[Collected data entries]
•••

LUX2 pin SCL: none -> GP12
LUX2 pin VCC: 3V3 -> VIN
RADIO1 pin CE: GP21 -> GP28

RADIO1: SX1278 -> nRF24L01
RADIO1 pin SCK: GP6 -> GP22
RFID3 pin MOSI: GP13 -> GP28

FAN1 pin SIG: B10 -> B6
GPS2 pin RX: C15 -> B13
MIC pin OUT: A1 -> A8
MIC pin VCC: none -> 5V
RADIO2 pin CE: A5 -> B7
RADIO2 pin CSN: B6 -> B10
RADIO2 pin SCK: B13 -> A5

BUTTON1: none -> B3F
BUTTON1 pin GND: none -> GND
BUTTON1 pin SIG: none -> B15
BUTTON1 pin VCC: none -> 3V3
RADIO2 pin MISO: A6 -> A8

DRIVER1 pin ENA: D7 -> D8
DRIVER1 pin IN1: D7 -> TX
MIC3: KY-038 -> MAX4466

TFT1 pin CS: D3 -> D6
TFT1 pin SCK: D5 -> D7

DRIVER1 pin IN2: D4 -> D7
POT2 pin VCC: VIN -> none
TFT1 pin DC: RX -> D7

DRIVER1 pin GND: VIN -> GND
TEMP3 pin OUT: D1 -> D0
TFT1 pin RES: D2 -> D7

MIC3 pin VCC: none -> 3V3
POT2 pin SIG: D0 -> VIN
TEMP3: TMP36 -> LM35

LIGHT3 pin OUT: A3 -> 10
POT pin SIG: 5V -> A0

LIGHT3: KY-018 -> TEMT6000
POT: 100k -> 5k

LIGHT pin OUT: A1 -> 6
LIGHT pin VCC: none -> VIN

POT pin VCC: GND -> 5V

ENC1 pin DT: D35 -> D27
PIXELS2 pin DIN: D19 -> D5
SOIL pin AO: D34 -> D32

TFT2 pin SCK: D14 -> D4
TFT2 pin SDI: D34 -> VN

•••

_TASK STATEMENT_
The data above needs to be given again exactly, with no line left out.

_RESULT FOR THIS EXERCISE_
LUX2 pin SCL: none -> GP12
LUX2 pin VCC: 3V3 -> VIN
RADIO1 pin CE: GP21 -> GP28

RADIO1: SX1278 -> nRF24L01
RADIO1 pin SCK: GP6 -> GP22
RFID3 pin MOSI: GP13 -> GP28

FAN1 pin SIG: B10 -> B6
GPS2 pin RX: C15 -> B13
MIC pin OUT: A1 -> A8
MIC pin VCC: none -> 5V
RADIO2 pin CE: A5 -> B7
RADIO2 pin CSN: B6 -> B10
RADIO2 pin SCK: B13 -> A5

BUTTON1: none -> B3F
BUTTON1 pin GND: none -> GND
BUTTON1 pin SIG: none -> B15
BUTTON1 pin VCC: none -> 3V3
RADIO2 pin MISO: A6 -> A8

DRIVER1 pin ENA: D7 -> D8
DRIVER1 pin IN1: D7 -> TX
MIC3: KY-038 -> MAX4466

TFT1 pin CS: D3 -> D6
TFT1 pin SCK: D5 -> D7

DRIVER1 pin IN2: D4 -> D7
POT2 pin VCC: VIN -> none
TFT1 pin DC: RX -> D7

DRIVER1 pin GND: VIN -> GND
TEMP3 pin OUT: D1 -> D0
TFT1 pin RES: D2 -> D7

MIC3 pin VCC: none -> 3V3
POT2 pin SIG: D0 -> VIN
TEMP3: TMP36 -> LM35

LIGHT3 pin OUT: A3 -> 10
POT pin SIG: 5V -> A0

LIGHT3: KY-018 -> TEMT6000
POT: 100k -> 5k

LIGHT pin OUT: A1 -> 6
LIGHT pin VCC: none -> VIN

POT pin VCC: GND -> 5V

ENC1 pin DT: D35 -> D27
PIXELS2 pin DIN: D19 -> D5
SOIL pin AO: D34 -> D32

TFT2 pin SCK: D14 -> D4
TFT2 pin SDI: D34 -> VN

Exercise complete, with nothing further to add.